Goal of the exercise: Find the lines below holding the word "eraser" and copy each of them.

══════

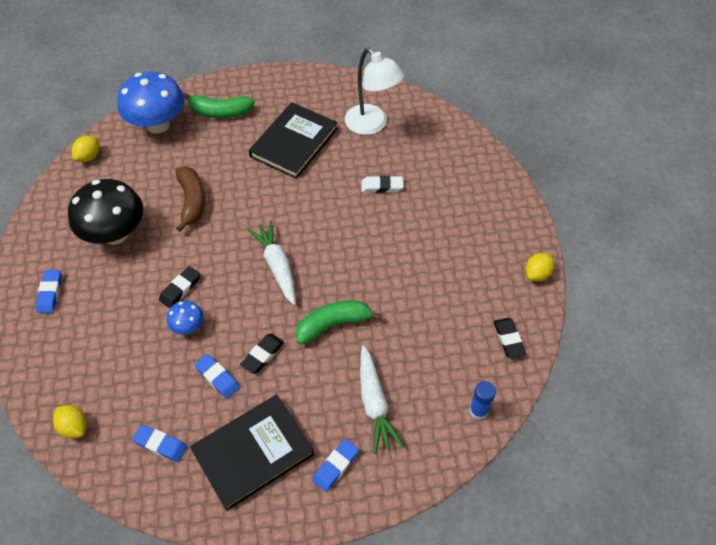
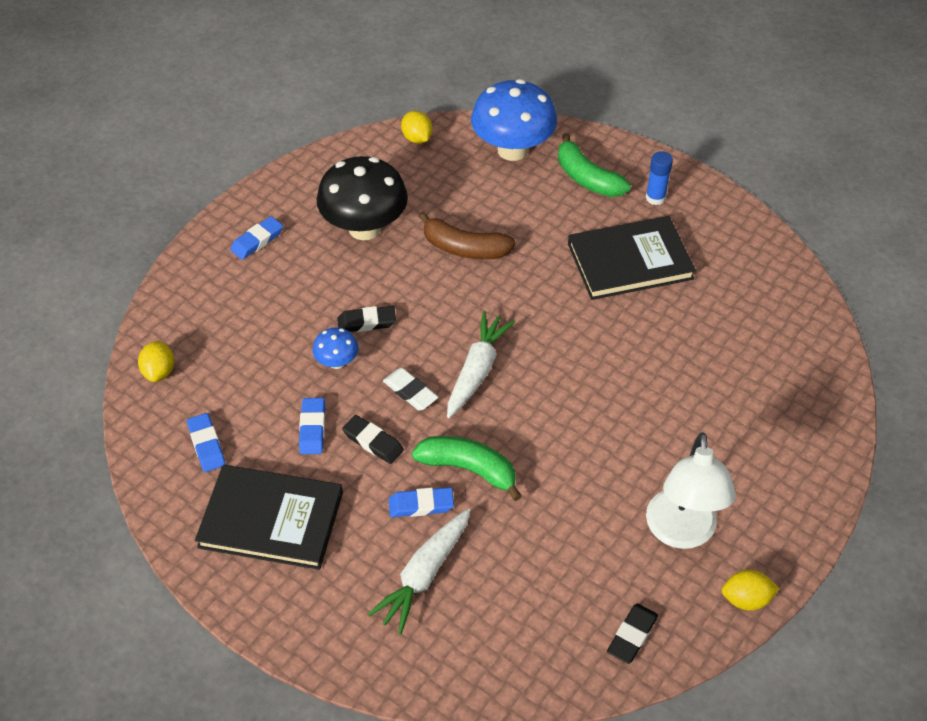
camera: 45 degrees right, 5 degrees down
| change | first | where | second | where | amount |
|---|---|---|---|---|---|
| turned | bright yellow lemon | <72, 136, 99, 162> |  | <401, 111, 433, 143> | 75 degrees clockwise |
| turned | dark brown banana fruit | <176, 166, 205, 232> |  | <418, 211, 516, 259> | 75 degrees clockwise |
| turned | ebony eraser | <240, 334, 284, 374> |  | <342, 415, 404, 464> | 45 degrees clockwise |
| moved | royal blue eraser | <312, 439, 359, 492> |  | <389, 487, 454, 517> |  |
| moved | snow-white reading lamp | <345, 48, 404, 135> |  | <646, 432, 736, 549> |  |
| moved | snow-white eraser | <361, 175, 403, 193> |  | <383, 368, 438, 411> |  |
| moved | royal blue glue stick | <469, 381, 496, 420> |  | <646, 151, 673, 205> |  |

══════

Written response:
| turned | ebony eraser | <240, 334, 284, 374> |  | <342, 415, 404, 464> | 45 degrees clockwise |
| moved | royal blue eraser | <312, 439, 359, 492> |  | <389, 487, 454, 517> |  |
| moved | snow-white eraser | <361, 175, 403, 193> |  | <383, 368, 438, 411> |  |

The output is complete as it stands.